Material supplied:
|---|

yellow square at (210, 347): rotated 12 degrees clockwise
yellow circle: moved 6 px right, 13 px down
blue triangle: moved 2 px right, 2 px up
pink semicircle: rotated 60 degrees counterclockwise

|---|

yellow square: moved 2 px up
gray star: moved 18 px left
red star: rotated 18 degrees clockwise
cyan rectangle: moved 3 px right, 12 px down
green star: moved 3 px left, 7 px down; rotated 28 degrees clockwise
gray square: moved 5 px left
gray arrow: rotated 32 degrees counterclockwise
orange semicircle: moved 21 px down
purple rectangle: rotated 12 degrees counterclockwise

|---|

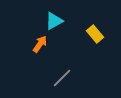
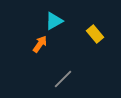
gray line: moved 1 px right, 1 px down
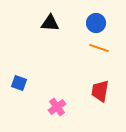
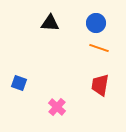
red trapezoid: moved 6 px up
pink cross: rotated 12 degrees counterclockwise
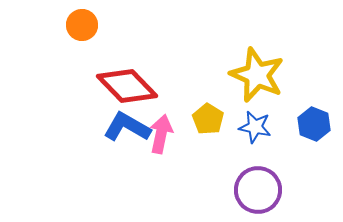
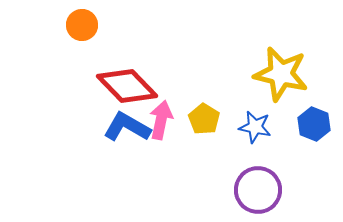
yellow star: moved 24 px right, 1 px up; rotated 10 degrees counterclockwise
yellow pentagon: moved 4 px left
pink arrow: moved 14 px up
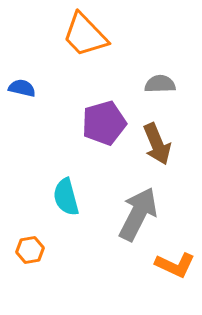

|---|

Task: Reproduce, word for word, only the lines in the records above from the line with "red trapezoid: moved 6 px up" through the line with "pink arrow: moved 14 px up", including both ends; omit the pictures.

Result:
red trapezoid: moved 6 px up
pink cross: rotated 12 degrees counterclockwise
yellow star: moved 24 px right, 1 px up; rotated 10 degrees counterclockwise
yellow pentagon: moved 4 px left
pink arrow: moved 14 px up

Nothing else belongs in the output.